> What you should do:
With pictures left out, output exactly the lines of the listing below from the line that has "cyan plate B5:C5" to the line that has "tan plate A3 level 1 -> tan plate D5 level 1", both lines kept.

> Given entries:
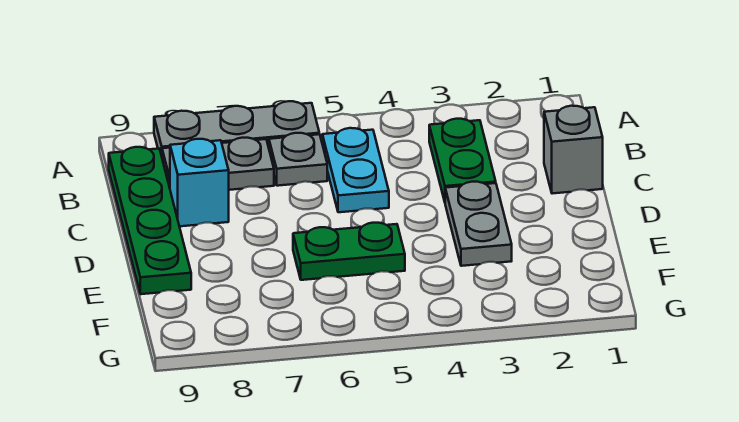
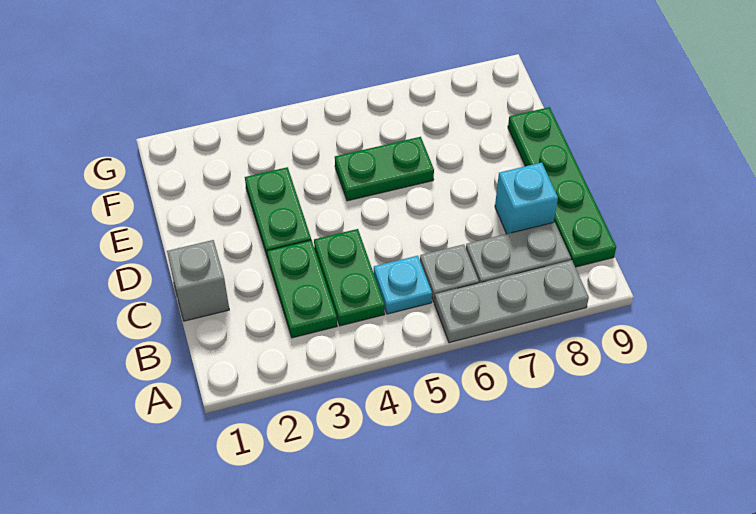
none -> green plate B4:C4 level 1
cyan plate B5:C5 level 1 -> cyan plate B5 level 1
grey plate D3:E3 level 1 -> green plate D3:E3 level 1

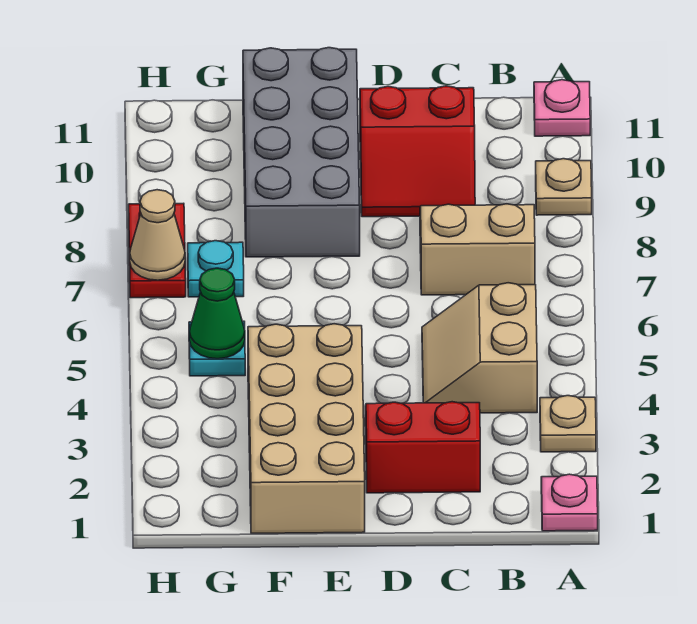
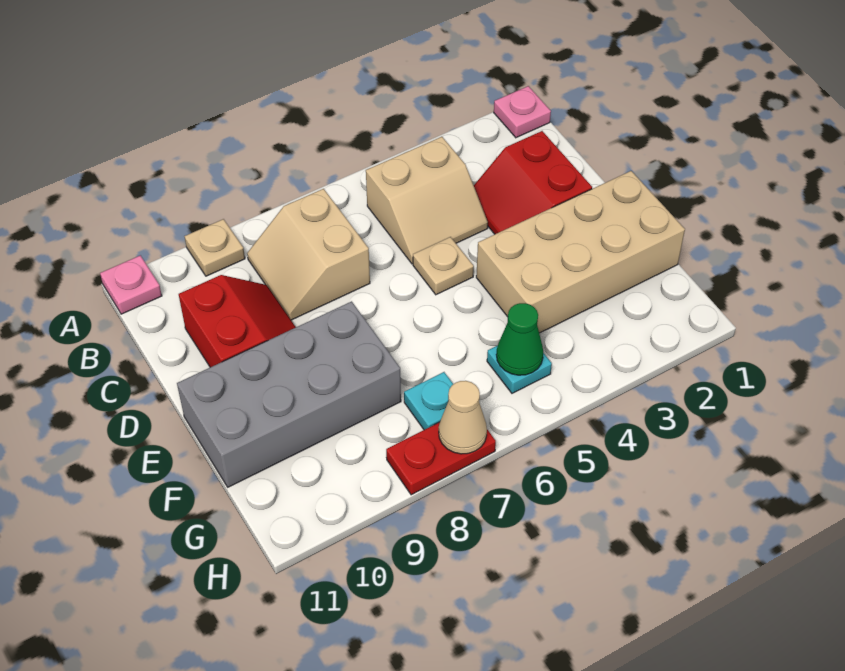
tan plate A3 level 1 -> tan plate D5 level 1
==
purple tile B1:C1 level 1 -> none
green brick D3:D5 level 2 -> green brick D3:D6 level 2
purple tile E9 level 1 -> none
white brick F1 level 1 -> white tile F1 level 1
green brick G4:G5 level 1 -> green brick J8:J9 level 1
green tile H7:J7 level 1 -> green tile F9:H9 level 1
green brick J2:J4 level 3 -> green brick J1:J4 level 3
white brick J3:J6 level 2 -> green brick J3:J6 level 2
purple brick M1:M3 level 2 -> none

> Exercise solution:
cyan plate B5:C5 level 1 -> cyan plate B5 level 1
grey plate D3:E3 level 1 -> green plate D3:E3 level 1

tan plate A3 level 1 -> tan plate D5 level 1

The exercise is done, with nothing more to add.